Excerpts from a dataset
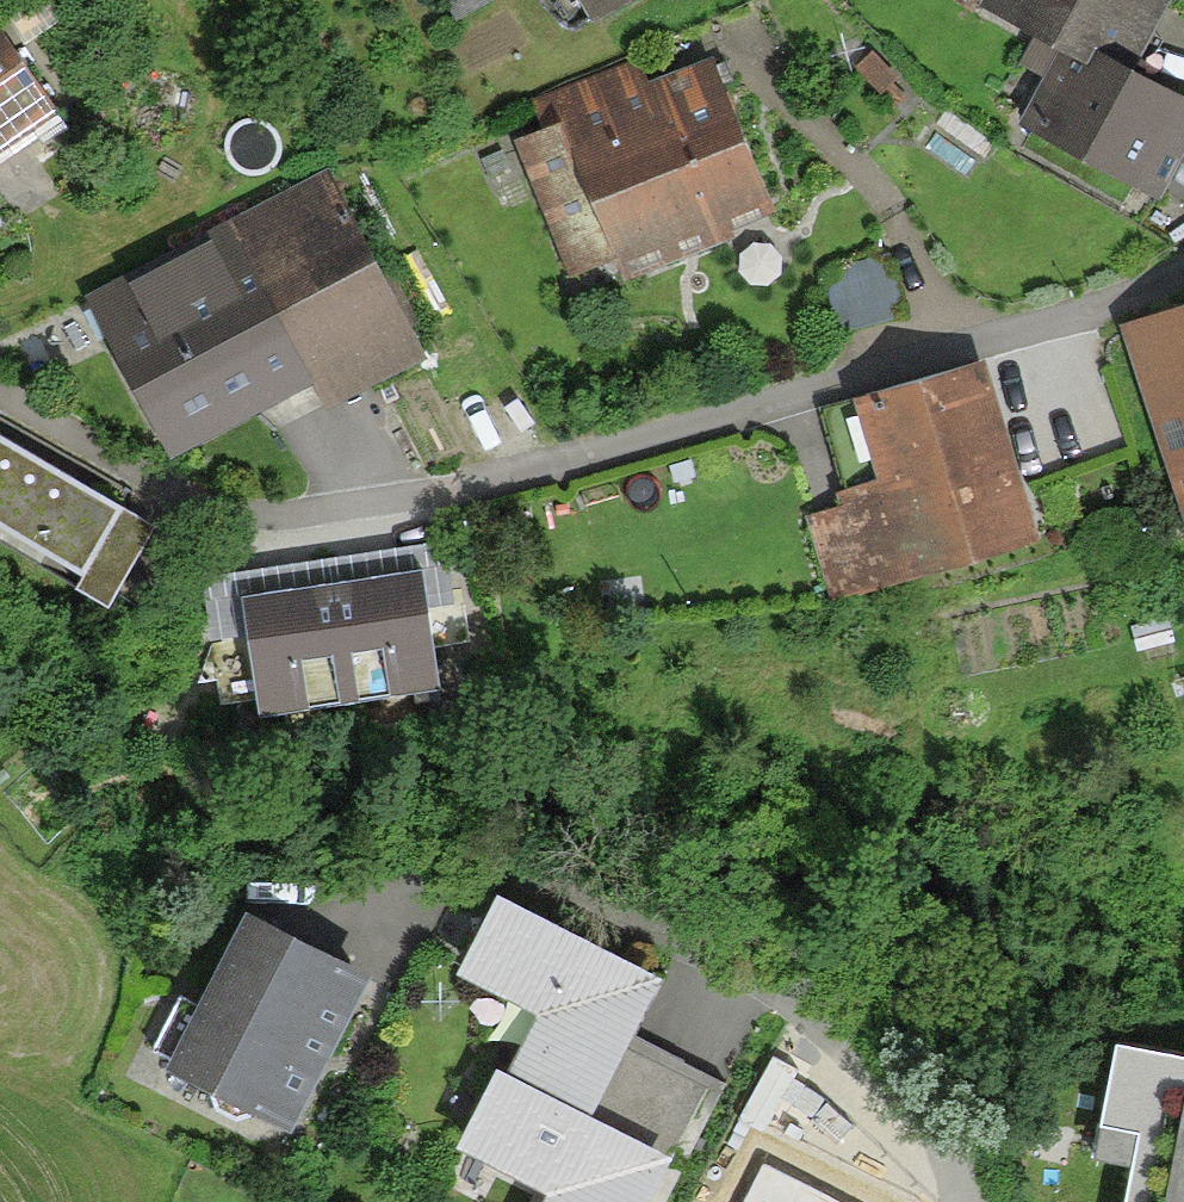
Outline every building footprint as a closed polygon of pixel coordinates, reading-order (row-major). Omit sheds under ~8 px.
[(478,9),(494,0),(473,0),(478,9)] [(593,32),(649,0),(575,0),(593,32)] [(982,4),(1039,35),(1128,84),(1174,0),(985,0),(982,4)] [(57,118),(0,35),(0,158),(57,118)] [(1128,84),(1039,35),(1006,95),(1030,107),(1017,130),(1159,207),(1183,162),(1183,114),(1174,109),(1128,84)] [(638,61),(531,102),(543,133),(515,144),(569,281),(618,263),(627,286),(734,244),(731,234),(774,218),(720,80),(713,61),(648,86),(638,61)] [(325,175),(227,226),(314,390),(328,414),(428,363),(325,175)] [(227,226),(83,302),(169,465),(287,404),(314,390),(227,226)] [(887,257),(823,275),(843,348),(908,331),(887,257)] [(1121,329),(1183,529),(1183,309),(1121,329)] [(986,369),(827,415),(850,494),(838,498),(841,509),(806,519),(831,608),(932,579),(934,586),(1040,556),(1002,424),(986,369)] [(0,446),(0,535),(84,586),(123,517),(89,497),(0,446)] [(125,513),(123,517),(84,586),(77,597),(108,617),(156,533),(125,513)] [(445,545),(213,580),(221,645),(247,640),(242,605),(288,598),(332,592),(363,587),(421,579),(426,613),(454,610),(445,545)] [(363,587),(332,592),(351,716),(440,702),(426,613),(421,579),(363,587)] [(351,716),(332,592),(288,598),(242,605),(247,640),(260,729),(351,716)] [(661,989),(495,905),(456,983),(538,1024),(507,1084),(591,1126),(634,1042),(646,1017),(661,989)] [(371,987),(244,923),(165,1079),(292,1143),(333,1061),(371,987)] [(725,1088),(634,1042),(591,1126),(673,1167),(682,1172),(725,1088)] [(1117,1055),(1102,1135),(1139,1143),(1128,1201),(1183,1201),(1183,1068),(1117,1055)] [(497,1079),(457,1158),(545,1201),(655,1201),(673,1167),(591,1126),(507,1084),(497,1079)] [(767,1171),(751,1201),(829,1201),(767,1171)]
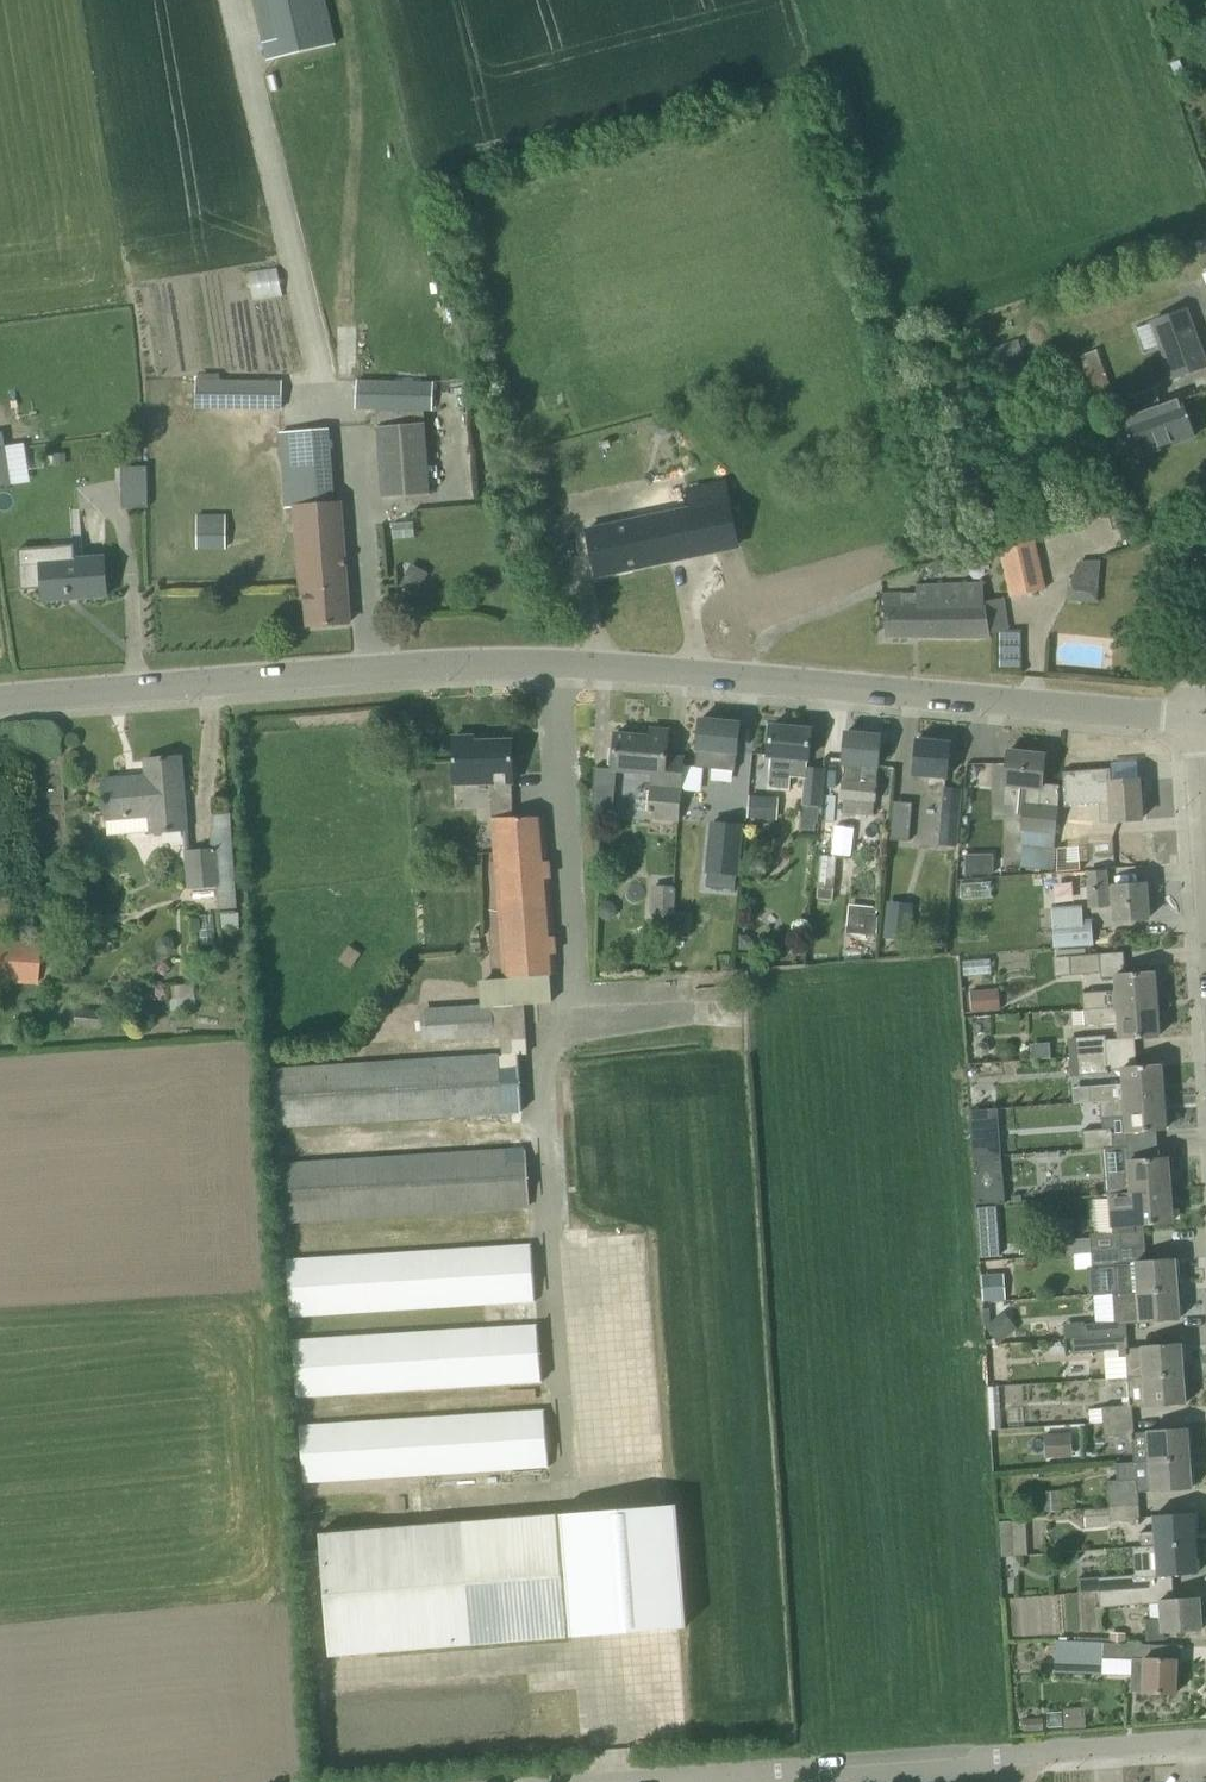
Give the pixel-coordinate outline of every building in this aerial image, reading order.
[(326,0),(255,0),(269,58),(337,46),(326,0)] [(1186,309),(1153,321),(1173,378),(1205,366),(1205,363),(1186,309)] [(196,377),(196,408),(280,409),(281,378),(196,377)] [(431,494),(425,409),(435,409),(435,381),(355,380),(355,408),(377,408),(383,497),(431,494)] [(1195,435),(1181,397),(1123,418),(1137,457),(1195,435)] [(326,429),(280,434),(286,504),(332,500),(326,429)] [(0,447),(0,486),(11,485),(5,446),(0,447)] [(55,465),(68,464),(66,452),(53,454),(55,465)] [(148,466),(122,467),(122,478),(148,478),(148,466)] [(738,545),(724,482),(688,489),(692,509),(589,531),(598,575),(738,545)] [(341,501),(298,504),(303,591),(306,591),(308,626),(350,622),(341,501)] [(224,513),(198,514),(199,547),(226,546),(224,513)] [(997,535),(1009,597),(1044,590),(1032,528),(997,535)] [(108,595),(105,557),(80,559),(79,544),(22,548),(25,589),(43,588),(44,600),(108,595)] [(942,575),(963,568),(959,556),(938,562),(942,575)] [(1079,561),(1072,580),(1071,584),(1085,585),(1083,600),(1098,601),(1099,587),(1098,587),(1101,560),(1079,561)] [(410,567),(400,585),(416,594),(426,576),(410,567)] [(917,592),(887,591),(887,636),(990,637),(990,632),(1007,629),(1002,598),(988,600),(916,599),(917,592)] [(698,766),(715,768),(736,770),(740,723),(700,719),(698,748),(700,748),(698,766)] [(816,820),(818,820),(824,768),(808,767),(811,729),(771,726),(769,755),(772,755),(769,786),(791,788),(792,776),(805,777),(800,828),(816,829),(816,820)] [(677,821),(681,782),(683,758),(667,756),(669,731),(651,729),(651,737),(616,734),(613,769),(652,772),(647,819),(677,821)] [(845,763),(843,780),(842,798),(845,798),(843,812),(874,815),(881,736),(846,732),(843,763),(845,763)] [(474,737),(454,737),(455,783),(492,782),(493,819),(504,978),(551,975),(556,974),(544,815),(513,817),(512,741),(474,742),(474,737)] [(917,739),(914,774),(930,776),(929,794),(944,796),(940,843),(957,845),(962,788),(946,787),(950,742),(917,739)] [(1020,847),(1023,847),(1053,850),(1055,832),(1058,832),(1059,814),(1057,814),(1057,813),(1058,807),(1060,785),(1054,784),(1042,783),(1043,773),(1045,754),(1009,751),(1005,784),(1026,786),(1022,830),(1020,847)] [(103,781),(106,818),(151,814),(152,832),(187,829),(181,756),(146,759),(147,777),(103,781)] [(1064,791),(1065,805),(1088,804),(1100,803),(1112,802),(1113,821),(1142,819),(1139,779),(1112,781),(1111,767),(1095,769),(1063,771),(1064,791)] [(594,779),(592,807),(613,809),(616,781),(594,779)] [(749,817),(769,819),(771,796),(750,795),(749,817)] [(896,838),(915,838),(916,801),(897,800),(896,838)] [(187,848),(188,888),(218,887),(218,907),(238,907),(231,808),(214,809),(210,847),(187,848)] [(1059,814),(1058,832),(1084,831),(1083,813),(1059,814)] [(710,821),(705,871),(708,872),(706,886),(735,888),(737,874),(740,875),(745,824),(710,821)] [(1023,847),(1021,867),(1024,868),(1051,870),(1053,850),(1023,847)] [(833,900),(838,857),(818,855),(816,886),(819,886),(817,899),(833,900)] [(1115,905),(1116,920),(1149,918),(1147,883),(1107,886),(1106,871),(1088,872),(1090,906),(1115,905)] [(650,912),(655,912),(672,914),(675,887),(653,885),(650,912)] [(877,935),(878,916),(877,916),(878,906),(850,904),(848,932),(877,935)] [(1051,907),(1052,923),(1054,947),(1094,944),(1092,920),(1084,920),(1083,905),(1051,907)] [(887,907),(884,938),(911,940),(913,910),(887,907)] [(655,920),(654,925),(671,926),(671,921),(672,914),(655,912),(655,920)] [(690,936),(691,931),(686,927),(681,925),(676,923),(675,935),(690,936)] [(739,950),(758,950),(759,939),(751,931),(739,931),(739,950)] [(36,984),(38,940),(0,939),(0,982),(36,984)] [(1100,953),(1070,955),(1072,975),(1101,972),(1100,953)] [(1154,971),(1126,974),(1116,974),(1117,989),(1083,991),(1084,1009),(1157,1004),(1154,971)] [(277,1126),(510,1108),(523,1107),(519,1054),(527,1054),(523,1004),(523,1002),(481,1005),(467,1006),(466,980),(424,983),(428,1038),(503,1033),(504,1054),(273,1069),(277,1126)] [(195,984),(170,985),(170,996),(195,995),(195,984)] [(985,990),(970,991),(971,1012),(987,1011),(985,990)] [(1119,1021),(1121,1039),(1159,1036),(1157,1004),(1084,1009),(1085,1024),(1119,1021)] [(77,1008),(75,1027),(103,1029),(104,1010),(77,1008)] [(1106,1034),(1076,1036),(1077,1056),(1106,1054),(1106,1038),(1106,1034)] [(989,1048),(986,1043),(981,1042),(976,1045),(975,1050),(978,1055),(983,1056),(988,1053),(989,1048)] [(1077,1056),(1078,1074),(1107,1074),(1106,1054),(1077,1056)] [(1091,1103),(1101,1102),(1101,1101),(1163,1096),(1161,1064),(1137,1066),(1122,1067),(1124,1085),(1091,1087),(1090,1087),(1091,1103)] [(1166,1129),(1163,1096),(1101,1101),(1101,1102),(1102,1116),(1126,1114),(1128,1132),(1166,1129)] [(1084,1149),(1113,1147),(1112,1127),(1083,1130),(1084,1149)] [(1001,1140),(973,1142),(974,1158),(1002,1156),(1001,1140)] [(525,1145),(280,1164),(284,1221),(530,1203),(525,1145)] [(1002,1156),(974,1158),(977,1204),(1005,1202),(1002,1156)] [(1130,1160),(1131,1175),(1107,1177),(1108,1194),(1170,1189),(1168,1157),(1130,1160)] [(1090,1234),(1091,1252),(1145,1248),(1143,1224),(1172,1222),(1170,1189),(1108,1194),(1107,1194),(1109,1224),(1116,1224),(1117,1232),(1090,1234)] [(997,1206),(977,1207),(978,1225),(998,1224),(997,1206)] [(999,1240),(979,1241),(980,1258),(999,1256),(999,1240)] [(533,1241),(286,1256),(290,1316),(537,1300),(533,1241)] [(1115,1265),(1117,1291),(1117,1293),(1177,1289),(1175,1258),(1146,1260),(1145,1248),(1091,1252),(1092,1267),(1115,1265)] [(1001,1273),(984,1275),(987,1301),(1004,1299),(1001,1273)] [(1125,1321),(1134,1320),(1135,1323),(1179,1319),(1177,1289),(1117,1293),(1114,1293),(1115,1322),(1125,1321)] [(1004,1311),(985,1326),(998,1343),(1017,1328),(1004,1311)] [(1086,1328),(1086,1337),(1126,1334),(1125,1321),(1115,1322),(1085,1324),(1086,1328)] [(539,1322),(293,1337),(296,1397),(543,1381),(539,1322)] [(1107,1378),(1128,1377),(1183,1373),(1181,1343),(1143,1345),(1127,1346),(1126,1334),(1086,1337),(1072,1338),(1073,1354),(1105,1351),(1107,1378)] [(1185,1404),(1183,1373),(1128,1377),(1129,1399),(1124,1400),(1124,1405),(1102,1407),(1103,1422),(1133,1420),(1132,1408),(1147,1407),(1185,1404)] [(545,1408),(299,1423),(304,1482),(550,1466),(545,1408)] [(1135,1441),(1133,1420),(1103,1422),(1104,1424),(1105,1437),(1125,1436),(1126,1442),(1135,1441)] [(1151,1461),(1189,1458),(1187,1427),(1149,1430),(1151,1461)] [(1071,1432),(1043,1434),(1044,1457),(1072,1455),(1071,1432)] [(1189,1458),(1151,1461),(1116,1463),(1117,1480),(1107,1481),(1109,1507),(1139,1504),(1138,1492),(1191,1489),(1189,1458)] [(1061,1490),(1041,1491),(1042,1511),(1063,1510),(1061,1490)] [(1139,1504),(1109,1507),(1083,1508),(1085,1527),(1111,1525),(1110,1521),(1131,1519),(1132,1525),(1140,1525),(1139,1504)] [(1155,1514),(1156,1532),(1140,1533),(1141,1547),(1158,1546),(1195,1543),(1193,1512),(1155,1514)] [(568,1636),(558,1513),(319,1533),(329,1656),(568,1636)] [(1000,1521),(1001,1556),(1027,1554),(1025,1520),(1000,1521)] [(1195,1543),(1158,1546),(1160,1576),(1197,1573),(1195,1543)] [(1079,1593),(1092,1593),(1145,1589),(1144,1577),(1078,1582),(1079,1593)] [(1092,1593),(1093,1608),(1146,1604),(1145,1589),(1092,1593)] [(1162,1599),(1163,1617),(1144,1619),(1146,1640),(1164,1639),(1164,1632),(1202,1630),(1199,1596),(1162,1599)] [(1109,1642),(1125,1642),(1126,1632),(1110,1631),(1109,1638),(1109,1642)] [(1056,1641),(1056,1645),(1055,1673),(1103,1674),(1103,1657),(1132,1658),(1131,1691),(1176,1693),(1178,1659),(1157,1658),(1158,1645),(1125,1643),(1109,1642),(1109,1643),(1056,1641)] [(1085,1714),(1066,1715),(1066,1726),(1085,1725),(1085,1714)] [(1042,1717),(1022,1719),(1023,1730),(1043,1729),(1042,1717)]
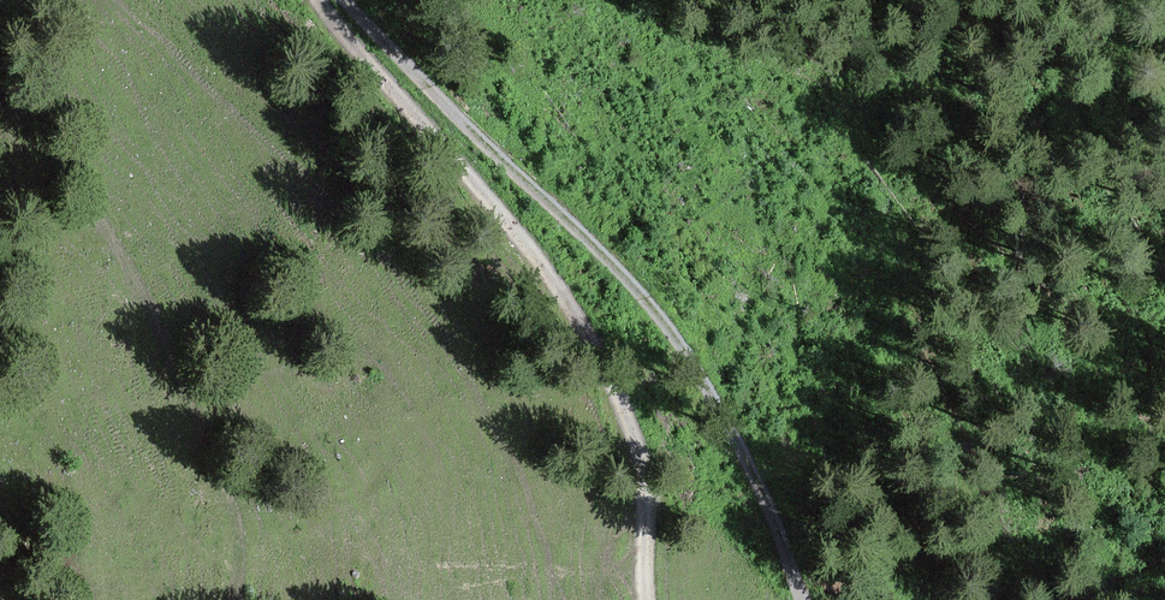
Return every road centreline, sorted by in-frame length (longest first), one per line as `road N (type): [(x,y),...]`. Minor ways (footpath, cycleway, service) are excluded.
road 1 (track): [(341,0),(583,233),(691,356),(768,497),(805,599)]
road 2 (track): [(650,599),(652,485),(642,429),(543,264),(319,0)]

What to do
All lines from the one holding "Return every road" through the end of the entries need to be given again exactly. Leave out the others.

Written response
Return every road centreline, sorted by in-frame length (longest first), one per line as `road N (type): [(x,y),...]`. Minor ways (footpath, cycleway, service) are excluded.
road 1 (track): [(341,0),(583,233),(691,356),(768,497),(805,599)]
road 2 (track): [(650,599),(652,485),(642,429),(543,264),(319,0)]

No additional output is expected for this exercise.